= About this task =
Return the complete listing exactly as it reads, with each picture removed.

═══ Material for the task ═══

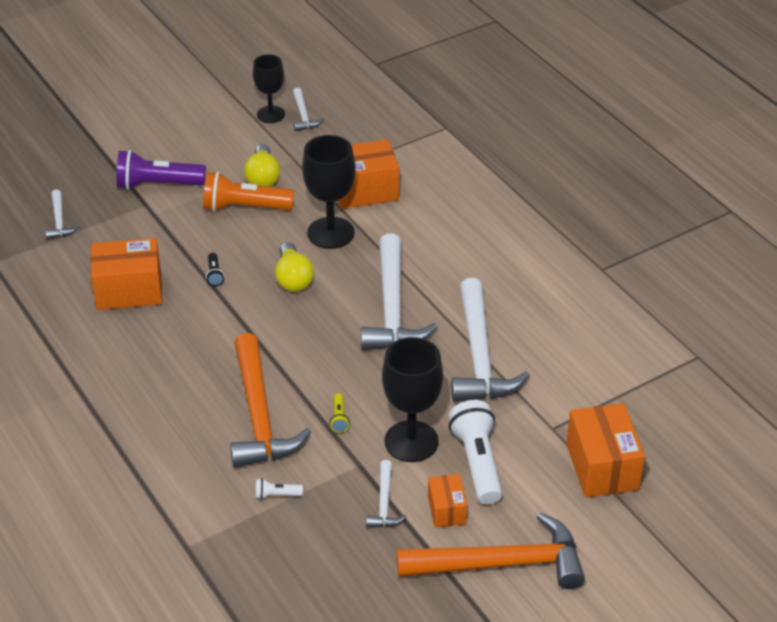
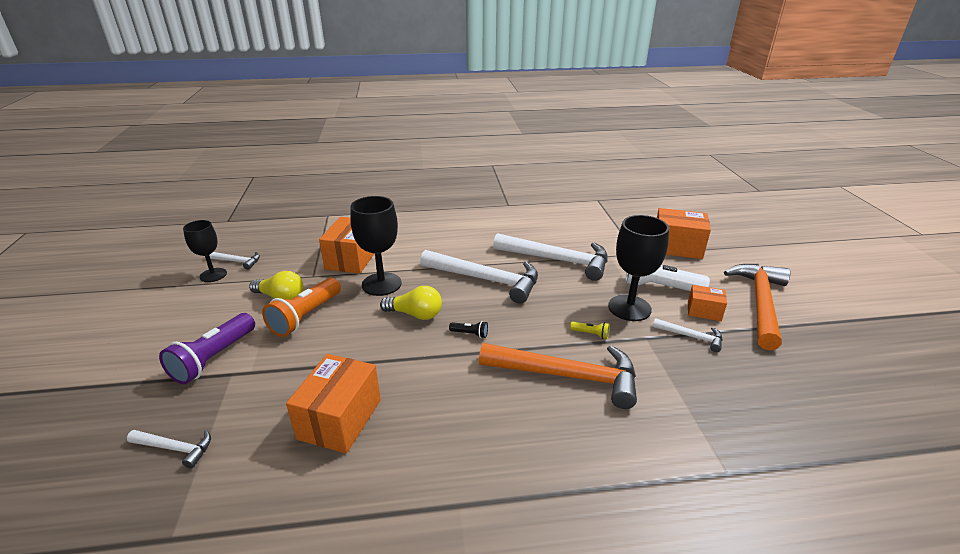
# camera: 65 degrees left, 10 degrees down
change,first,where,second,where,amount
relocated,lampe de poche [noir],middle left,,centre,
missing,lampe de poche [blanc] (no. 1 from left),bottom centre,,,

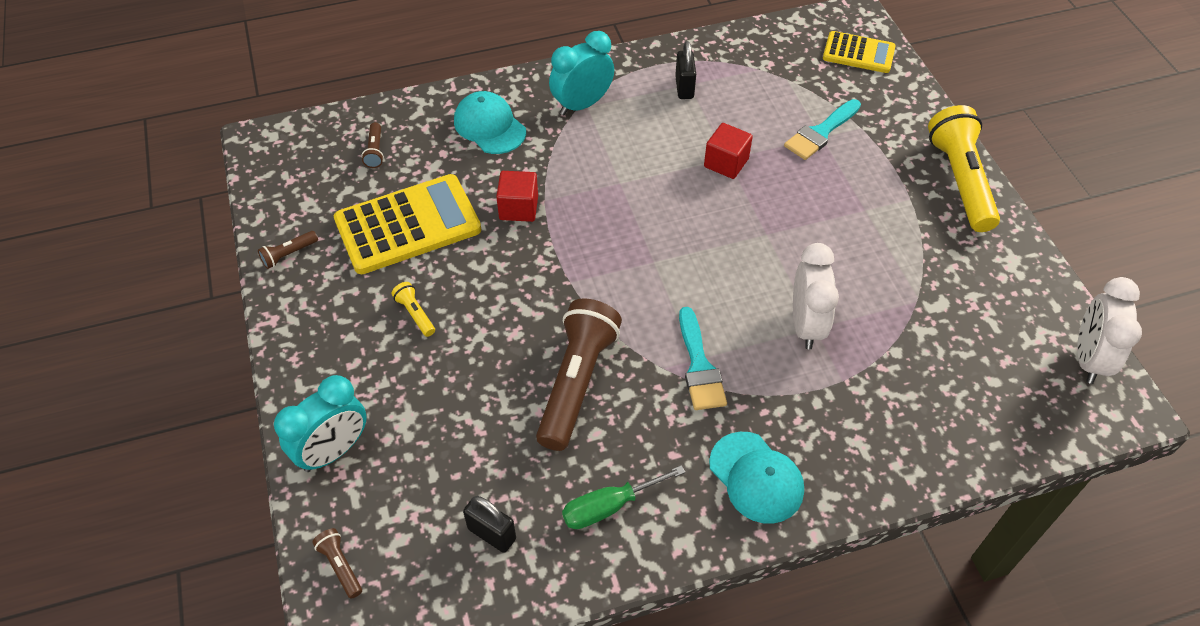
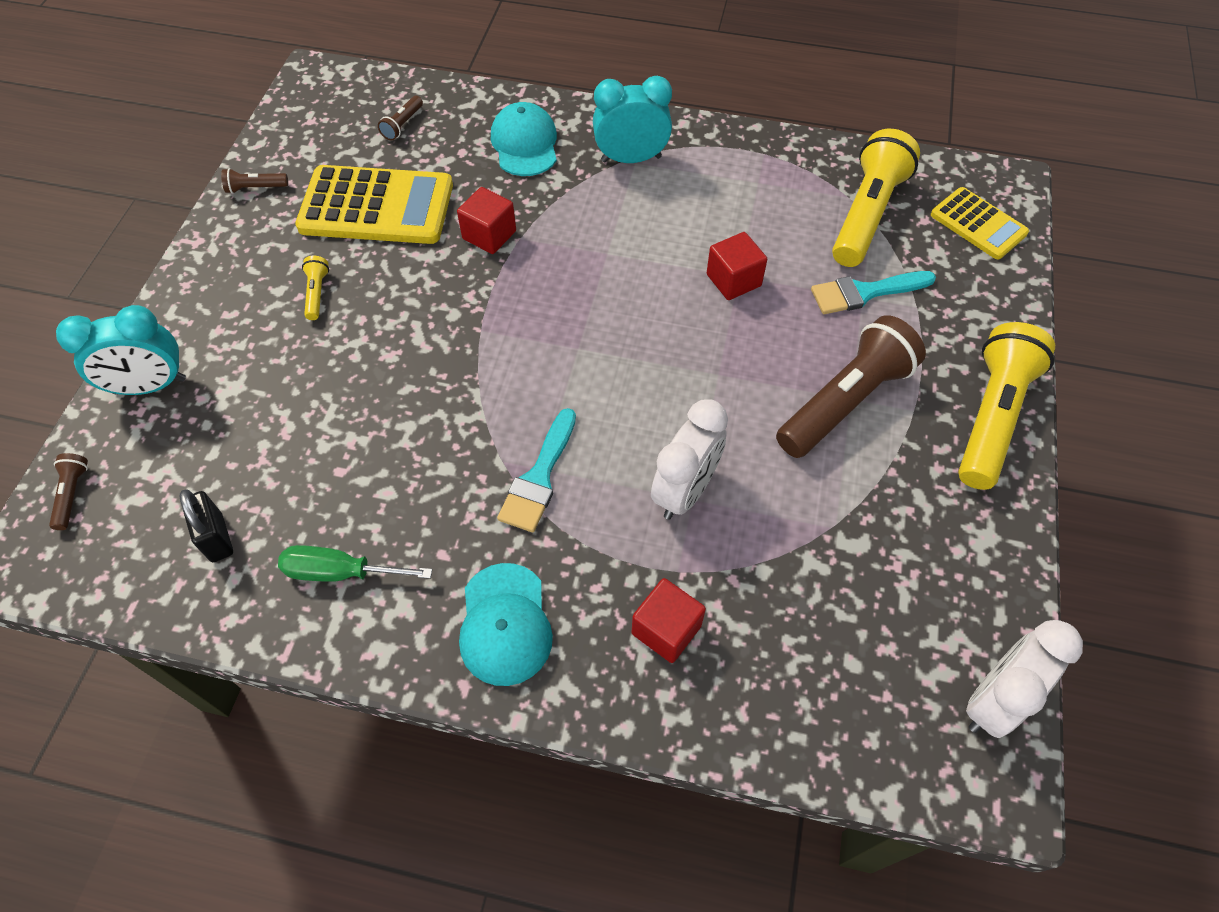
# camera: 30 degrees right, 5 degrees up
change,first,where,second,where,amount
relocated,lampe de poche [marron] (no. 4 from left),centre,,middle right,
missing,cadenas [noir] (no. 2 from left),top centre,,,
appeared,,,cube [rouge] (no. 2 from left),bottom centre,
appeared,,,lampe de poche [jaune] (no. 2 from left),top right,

═══

= Written response =
# camera: 65 degrees left, 10 degrees down
change,first,where,second,where,amount
relocated,lampe de poche [noir],middle left,,centre,
missing,lampe de poche [blanc] (no. 1 from left),bottom centre,,,

# camera: 30 degrees right, 5 degrees up
change,first,where,second,where,amount
relocated,lampe de poche [marron] (no. 4 from left),centre,,middle right,
missing,cadenas [noir] (no. 2 from left),top centre,,,
appeared,,,cube [rouge] (no. 2 from left),bottom centre,
appeared,,,lampe de poche [jaune] (no. 2 from left),top right,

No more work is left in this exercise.